───── Supplied records

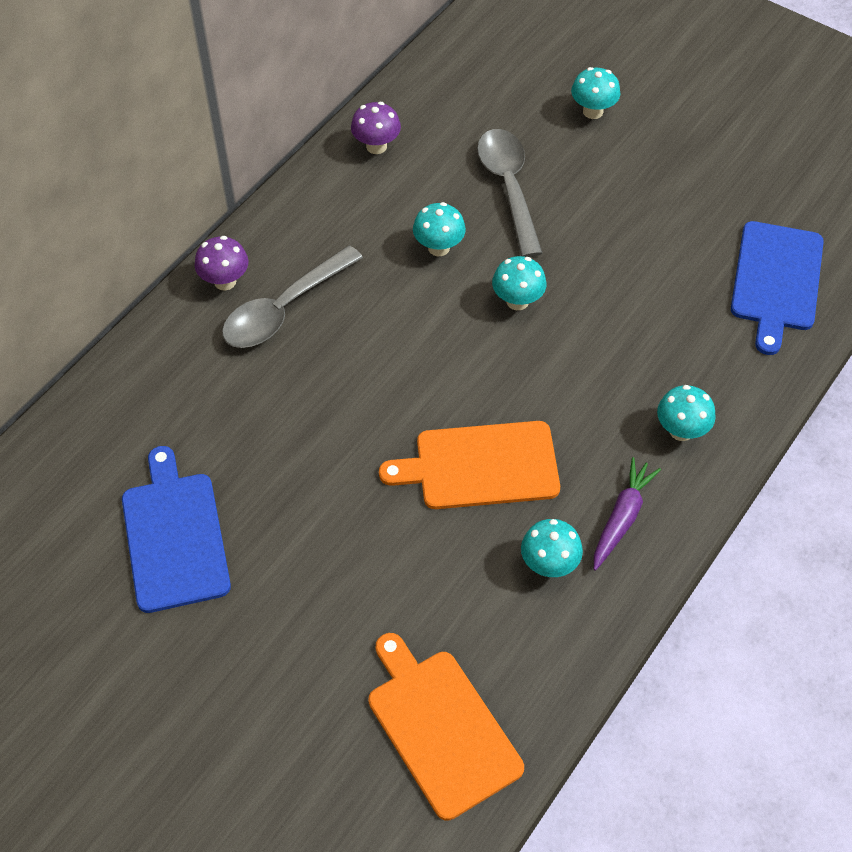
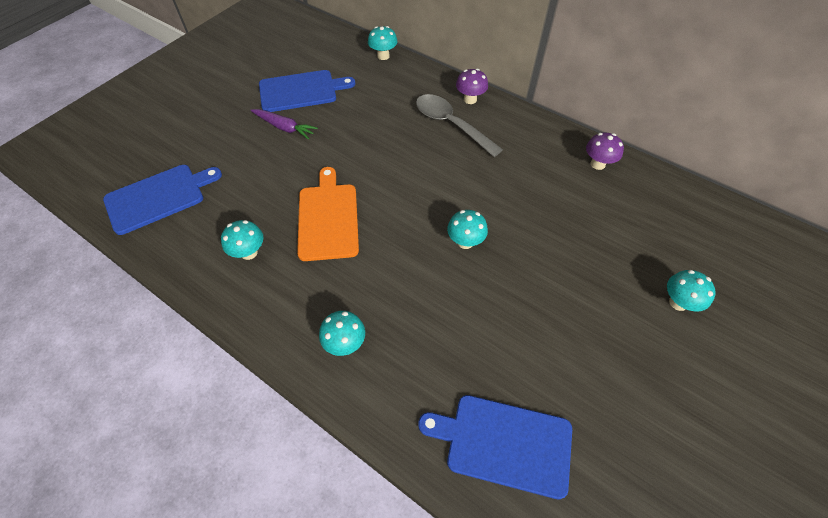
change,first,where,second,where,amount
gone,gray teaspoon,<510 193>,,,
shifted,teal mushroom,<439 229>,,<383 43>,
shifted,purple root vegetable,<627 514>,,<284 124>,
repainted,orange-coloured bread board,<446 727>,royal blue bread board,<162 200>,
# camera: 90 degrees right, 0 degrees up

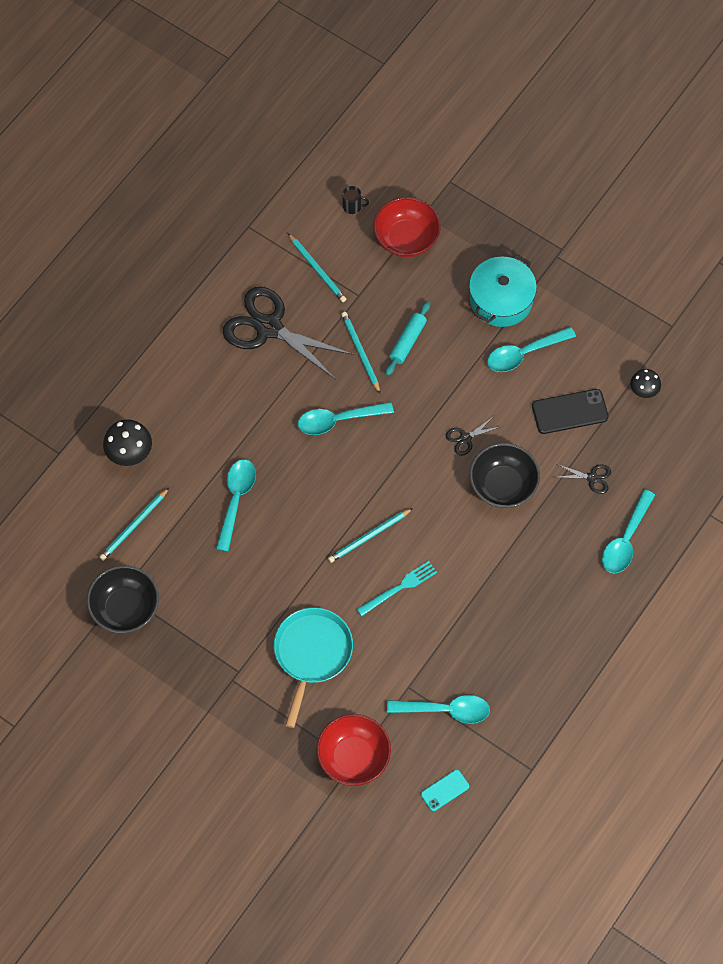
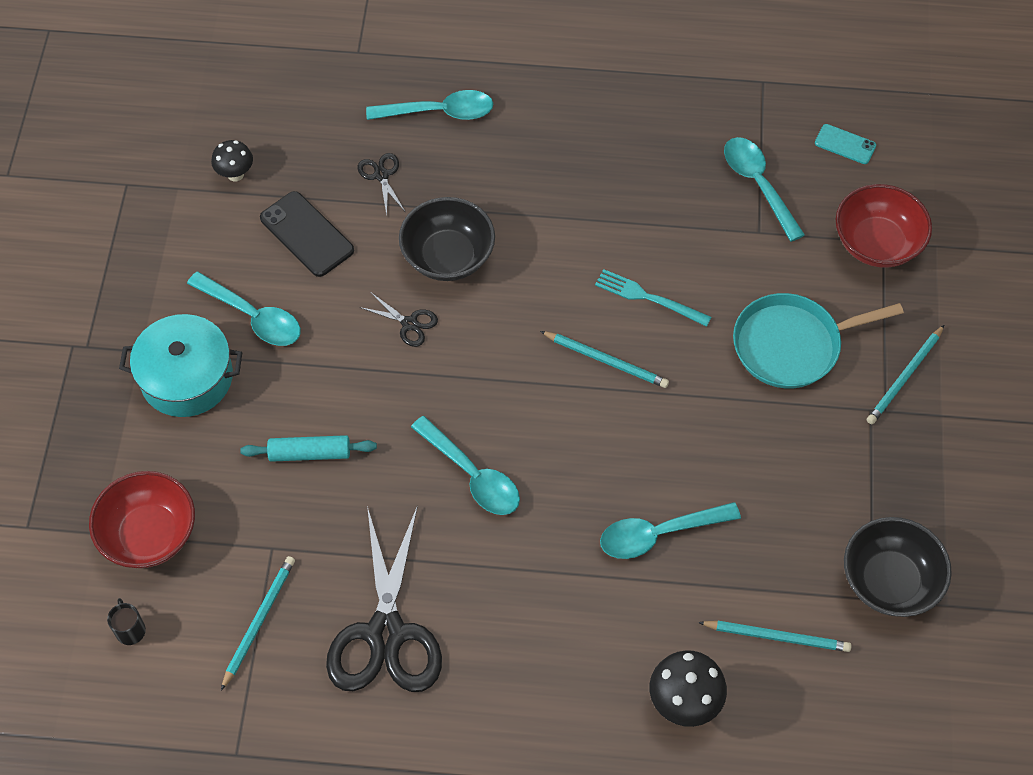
change,first,where,second,where,amount
shifted,teal wooden pencil,<360 352>,,<905 374>,
# camera: 120 degrees left, 5 degrees down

──────────

[Exercise objective]
Would you repeat the entries exactly, but with no pictures?

[Task answer]
change,first,where,second,where,amount
gone,gray teaspoon,<510 193>,,,
shifted,teal mushroom,<439 229>,,<383 43>,
shifted,purple root vegetable,<627 514>,,<284 124>,
repainted,orange-coloured bread board,<446 727>,royal blue bread board,<162 200>,
# camera: 90 degrees right, 0 degrees up

change,first,where,second,where,amount
shifted,teal wooden pencil,<360 352>,,<905 374>,
# camera: 120 degrees left, 5 degrees down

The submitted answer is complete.